## TO DO
From the entries that follow, pick out all lines holding "none".

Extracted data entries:
════════

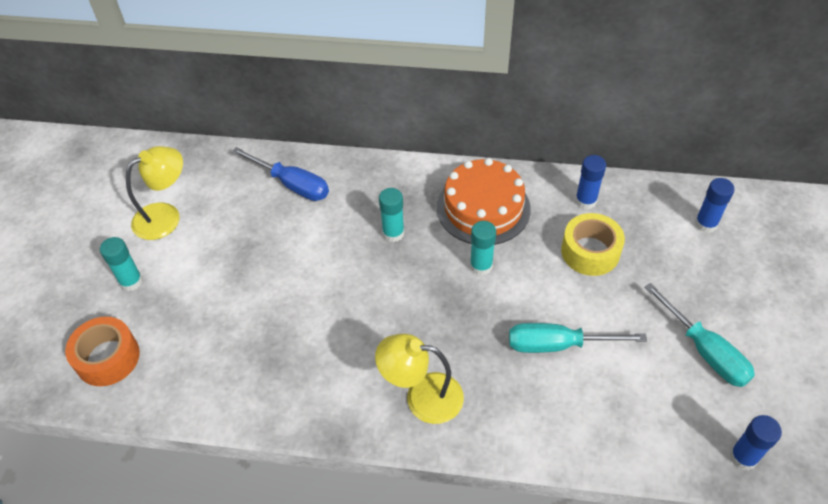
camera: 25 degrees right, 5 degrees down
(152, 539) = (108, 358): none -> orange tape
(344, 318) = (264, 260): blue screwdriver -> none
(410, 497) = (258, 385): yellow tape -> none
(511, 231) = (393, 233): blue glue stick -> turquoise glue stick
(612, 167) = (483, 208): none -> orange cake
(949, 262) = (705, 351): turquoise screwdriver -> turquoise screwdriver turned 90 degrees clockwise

════════

## EXERCISE SOLUTION
(152, 539) = (108, 358): none -> orange tape
(344, 318) = (264, 260): blue screwdriver -> none
(410, 497) = (258, 385): yellow tape -> none
(612, 167) = (483, 208): none -> orange cake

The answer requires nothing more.